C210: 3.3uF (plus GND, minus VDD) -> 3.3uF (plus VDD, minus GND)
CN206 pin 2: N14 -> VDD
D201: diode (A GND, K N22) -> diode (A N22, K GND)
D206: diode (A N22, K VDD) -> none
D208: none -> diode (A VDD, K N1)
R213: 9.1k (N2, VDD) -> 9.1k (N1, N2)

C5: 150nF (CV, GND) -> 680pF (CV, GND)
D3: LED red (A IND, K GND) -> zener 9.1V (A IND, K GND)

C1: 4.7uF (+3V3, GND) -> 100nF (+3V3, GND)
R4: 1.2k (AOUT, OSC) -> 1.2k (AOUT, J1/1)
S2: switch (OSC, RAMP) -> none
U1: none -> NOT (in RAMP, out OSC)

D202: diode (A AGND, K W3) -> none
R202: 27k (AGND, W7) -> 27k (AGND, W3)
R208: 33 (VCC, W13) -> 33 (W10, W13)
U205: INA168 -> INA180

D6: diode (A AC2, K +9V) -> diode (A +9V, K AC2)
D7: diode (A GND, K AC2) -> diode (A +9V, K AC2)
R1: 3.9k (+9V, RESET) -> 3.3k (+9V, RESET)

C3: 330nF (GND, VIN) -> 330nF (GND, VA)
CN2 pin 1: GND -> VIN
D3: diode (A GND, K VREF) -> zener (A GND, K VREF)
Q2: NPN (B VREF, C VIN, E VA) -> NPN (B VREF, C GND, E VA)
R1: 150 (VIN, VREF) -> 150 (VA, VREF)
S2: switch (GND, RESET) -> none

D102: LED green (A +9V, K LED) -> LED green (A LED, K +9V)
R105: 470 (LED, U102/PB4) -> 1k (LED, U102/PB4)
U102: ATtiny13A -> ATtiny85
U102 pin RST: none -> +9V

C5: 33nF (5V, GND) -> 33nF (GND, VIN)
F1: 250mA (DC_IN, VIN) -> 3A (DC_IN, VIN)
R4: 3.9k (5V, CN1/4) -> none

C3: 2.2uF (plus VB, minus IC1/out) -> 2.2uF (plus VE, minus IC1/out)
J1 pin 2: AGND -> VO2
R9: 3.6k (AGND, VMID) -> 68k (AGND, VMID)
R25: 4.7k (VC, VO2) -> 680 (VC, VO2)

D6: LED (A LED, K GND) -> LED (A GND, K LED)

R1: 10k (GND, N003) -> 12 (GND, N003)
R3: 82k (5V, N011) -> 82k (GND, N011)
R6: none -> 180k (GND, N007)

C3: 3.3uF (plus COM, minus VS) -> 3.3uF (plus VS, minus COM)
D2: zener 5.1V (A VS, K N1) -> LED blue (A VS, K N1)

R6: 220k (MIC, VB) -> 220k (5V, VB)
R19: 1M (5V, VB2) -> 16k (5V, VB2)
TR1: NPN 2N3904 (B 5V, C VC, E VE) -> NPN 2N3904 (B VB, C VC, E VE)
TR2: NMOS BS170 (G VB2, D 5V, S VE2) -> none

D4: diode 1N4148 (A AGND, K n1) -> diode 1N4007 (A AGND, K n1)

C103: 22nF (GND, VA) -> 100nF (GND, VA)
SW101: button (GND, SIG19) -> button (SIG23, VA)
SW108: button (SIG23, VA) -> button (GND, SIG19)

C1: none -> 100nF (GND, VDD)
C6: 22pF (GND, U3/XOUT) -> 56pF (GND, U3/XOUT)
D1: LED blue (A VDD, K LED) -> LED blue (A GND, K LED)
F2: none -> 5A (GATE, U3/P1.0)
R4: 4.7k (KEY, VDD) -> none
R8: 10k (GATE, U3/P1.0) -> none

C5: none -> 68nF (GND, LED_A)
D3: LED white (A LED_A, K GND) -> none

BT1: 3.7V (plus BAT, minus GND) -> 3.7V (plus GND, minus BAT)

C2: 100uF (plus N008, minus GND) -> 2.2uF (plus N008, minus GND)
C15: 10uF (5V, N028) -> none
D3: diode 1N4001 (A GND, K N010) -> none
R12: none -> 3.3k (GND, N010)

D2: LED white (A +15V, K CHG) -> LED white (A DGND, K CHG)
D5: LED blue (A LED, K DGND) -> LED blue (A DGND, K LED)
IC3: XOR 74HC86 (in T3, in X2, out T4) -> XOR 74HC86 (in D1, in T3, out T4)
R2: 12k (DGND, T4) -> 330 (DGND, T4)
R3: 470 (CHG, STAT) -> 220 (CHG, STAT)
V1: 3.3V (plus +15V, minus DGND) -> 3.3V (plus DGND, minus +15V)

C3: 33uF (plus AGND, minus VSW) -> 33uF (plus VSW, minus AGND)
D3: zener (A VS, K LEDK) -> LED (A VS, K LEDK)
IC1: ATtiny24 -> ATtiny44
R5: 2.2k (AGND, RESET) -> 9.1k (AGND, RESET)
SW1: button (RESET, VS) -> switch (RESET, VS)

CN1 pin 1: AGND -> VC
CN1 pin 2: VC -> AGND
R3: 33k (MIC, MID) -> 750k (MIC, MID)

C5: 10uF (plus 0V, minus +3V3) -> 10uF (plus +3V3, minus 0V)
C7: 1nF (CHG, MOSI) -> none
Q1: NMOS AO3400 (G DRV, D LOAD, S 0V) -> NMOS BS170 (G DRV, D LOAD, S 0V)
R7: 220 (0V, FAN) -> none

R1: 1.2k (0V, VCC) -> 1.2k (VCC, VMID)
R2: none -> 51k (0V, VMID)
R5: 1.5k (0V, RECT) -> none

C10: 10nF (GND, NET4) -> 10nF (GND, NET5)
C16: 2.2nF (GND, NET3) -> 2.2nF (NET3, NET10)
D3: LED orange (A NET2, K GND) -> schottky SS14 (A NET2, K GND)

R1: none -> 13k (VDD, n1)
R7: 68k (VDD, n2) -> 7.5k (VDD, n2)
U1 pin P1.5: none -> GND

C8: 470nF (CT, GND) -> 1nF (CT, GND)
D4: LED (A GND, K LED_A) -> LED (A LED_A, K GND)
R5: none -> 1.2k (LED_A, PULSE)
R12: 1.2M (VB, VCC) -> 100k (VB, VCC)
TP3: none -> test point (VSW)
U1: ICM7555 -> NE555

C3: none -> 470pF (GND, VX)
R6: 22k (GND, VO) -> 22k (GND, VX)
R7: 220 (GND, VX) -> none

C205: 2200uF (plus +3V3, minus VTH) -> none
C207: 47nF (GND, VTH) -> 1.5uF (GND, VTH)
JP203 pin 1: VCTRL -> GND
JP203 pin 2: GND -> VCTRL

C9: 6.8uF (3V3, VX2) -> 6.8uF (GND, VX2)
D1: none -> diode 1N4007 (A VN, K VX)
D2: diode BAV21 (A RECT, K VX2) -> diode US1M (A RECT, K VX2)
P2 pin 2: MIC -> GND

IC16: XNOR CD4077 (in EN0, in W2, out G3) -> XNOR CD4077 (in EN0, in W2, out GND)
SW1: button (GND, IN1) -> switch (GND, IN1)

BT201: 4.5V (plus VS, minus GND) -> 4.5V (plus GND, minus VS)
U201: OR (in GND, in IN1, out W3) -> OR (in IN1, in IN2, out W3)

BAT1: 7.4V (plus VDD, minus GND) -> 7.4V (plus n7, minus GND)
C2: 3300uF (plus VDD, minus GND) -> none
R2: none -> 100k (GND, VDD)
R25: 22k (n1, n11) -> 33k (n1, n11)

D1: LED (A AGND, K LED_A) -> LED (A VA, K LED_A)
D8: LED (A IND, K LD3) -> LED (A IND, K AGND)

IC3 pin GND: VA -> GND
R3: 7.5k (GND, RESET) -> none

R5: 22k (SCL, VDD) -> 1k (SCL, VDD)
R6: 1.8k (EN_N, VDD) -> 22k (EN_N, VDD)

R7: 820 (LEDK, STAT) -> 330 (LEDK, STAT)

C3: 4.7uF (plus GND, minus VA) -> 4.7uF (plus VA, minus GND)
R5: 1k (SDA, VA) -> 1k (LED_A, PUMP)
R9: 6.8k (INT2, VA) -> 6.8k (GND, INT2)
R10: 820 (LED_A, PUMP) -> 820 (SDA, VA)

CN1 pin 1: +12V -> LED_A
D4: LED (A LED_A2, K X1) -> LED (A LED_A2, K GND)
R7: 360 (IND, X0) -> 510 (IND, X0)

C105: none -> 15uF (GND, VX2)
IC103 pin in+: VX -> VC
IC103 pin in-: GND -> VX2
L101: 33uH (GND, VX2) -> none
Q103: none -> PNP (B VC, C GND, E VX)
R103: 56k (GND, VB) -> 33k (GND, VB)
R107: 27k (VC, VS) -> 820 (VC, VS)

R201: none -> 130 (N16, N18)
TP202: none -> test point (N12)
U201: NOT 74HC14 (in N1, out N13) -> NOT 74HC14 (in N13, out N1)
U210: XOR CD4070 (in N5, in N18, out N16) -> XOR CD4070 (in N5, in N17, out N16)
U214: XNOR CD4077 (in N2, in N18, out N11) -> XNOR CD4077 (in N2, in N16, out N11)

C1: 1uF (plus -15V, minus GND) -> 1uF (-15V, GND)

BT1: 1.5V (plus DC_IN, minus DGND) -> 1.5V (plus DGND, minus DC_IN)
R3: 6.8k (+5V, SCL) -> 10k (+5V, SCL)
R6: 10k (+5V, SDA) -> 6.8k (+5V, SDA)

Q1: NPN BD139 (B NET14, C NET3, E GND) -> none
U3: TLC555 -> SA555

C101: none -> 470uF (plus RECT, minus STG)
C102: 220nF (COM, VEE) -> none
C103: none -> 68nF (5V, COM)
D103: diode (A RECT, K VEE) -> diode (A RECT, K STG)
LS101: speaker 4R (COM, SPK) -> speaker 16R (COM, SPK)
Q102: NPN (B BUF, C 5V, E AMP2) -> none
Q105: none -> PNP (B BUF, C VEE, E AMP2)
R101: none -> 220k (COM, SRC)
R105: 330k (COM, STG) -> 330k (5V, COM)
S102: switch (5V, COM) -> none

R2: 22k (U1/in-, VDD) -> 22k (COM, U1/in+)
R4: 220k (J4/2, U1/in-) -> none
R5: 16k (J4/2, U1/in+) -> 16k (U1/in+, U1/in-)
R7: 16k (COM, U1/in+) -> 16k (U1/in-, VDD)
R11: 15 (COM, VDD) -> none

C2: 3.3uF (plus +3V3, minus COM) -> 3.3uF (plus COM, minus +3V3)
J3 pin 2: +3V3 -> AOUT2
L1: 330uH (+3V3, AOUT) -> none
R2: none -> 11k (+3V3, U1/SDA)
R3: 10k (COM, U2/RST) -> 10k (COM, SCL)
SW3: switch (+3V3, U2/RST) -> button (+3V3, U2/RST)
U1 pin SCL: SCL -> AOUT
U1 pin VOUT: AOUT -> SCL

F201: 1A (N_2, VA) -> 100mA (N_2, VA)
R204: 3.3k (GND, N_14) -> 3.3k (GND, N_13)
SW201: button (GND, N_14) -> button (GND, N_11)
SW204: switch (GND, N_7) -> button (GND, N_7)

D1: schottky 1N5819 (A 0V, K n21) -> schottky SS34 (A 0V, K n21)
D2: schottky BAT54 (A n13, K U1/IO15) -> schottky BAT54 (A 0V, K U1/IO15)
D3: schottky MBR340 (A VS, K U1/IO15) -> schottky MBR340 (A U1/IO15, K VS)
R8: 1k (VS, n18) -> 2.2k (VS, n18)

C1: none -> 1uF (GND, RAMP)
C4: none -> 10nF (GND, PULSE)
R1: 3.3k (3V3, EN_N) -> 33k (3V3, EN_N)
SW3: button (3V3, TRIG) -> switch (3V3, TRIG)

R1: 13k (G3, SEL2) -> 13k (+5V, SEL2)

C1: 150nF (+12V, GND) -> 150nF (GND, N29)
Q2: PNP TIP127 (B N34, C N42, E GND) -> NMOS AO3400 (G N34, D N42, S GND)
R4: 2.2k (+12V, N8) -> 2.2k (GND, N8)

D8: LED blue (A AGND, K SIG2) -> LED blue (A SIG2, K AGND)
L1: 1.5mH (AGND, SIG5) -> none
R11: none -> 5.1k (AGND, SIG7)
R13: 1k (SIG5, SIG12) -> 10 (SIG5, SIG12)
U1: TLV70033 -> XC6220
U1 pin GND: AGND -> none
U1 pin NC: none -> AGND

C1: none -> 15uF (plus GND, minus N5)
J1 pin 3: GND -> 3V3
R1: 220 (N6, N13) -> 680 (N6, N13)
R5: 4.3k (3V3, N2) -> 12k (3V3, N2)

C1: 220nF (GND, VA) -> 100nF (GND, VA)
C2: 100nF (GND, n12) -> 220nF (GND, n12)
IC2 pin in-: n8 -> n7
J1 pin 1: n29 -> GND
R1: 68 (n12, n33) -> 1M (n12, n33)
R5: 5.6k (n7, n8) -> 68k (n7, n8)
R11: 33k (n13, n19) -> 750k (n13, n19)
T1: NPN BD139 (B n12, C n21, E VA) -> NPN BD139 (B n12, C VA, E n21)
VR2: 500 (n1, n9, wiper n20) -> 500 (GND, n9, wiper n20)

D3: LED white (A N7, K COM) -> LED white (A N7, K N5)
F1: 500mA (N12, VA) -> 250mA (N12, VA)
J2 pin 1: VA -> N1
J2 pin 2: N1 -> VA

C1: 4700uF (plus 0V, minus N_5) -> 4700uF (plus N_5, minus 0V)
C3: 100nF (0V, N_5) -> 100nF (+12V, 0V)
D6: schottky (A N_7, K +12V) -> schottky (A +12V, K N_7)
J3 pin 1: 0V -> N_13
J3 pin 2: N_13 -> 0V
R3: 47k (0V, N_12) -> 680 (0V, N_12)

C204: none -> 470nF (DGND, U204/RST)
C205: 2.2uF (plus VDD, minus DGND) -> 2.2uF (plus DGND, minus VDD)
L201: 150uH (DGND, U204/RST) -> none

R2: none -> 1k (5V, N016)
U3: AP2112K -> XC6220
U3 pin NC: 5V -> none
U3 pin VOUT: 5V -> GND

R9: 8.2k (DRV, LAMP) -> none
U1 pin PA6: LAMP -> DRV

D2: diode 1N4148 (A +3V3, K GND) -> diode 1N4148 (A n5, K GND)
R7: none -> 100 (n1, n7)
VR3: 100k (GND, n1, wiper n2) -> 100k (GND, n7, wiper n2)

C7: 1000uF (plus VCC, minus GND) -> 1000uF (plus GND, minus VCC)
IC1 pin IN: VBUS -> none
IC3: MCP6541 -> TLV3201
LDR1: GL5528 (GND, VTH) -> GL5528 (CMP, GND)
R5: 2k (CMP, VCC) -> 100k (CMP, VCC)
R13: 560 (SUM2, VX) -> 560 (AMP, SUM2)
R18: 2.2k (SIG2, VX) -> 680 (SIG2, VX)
___
• **Problem statement**
Quote only the lines from the line containing "U3 pin NC: 5V -> none" through the end of the listing, please, keeping both the first and the last line.

• **Reply to the exercise**
U3 pin NC: 5V -> none
U3 pin VOUT: 5V -> GND

R9: 8.2k (DRV, LAMP) -> none
U1 pin PA6: LAMP -> DRV

D2: diode 1N4148 (A +3V3, K GND) -> diode 1N4148 (A n5, K GND)
R7: none -> 100 (n1, n7)
VR3: 100k (GND, n1, wiper n2) -> 100k (GND, n7, wiper n2)

C7: 1000uF (plus VCC, minus GND) -> 1000uF (plus GND, minus VCC)
IC1 pin IN: VBUS -> none
IC3: MCP6541 -> TLV3201
LDR1: GL5528 (GND, VTH) -> GL5528 (CMP, GND)
R5: 2k (CMP, VCC) -> 100k (CMP, VCC)
R13: 560 (SUM2, VX) -> 560 (AMP, SUM2)
R18: 2.2k (SIG2, VX) -> 680 (SIG2, VX)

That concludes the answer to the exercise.